Revise the material below by replacing "midpoint" with "center" wherever it occurs, and leave every other part unchanged.
-.-.-
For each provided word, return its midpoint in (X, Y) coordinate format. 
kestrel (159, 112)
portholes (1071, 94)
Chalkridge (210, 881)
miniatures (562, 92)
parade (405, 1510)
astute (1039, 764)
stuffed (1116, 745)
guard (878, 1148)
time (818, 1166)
-.-.-
Solution to this exercise
For each provided word, return its center in (X, Y) coordinate format. 
kestrel (159, 112)
portholes (1071, 94)
Chalkridge (210, 881)
miniatures (562, 92)
parade (405, 1510)
astute (1039, 764)
stuffed (1116, 745)
guard (878, 1148)
time (818, 1166)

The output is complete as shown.